Every line from the one containing "(391, 222) = (532, 321): green" to the one containing "(527, 139) = (603, 144): red" in the records below, both included, must be set down exactly, and no other line.

━━ INPUT

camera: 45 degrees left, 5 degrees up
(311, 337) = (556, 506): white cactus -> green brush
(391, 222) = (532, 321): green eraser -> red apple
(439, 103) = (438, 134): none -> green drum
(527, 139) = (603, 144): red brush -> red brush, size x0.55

━━━━
━━ INPUT

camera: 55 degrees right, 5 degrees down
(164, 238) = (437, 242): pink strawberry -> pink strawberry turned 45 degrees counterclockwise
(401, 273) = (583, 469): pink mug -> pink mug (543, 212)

━━━━
━━ INPUT

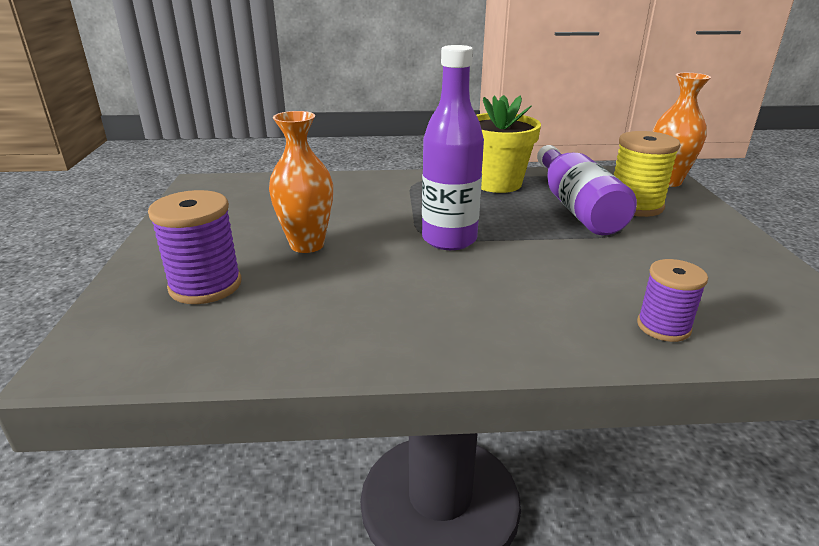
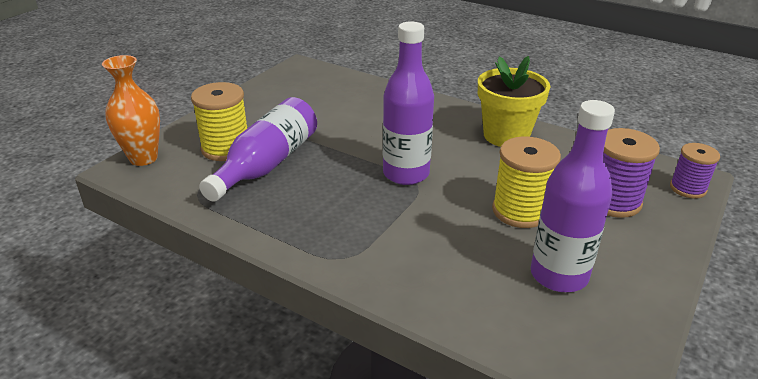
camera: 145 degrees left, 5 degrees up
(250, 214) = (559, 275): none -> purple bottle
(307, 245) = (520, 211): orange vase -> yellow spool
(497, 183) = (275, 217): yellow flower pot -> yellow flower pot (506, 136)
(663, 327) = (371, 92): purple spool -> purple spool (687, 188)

━━━━

# [FINISHED TASK]
(391, 222) = (532, 321): green eraser -> red apple
(439, 103) = (438, 134): none -> green drum
(527, 139) = (603, 144): red brush -> red brush, size x0.55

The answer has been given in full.